§ WORK INSTRUCTIONS:
Render the stretch from the start of the records through the line containing "palatable (559, 496)" as a JSON list of strings, one string per line, with blank lines left out.

§ RECORDS:
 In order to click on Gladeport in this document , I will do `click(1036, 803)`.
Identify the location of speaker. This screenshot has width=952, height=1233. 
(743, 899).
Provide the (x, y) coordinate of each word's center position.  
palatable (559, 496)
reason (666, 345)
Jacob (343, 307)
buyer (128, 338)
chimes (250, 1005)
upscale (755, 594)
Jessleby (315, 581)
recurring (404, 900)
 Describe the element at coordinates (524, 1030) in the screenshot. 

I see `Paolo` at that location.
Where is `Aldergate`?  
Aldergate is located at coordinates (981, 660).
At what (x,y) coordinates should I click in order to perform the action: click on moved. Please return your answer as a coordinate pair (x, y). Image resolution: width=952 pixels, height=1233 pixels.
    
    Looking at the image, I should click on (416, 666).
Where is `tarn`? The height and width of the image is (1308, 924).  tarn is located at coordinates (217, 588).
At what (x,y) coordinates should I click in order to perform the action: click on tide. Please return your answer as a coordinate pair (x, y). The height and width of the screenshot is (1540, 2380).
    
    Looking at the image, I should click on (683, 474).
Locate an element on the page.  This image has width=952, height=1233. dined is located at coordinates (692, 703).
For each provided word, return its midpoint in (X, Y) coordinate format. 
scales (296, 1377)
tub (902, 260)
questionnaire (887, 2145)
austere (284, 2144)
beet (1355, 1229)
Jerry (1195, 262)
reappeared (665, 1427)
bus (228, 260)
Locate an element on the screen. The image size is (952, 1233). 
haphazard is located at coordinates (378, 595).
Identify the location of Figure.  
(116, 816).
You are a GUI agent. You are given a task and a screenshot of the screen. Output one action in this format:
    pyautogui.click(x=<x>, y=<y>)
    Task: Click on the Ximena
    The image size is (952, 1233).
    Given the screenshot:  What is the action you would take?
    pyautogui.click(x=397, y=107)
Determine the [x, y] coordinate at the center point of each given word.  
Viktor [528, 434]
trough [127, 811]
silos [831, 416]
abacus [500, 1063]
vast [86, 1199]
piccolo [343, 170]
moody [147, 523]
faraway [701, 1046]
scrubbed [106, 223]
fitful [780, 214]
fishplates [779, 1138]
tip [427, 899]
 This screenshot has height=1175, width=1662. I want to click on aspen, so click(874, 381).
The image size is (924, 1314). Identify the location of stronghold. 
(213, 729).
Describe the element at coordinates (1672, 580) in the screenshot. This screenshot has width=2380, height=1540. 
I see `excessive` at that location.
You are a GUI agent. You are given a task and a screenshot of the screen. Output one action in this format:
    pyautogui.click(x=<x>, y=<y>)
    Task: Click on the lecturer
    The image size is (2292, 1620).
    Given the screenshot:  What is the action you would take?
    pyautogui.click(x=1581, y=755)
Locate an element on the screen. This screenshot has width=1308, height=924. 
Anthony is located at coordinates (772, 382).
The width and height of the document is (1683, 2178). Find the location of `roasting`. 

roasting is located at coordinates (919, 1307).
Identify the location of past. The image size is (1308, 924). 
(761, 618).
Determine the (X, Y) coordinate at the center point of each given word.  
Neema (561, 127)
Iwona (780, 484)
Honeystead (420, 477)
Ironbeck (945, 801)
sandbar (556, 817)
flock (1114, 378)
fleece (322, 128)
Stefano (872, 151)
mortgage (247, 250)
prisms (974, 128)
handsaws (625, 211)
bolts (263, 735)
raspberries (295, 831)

§ EXPECTED ANSWER:
[
  " In order to click on Gladeport in this document , I will do `click(1036, 803)`.",
  "Identify the location of speaker. This screenshot has width=952, height=1233. ",
  "(743, 899).",
  "Provide the (x, y) coordinate of each word's center position.  ",
  "palatable (559, 496)"
]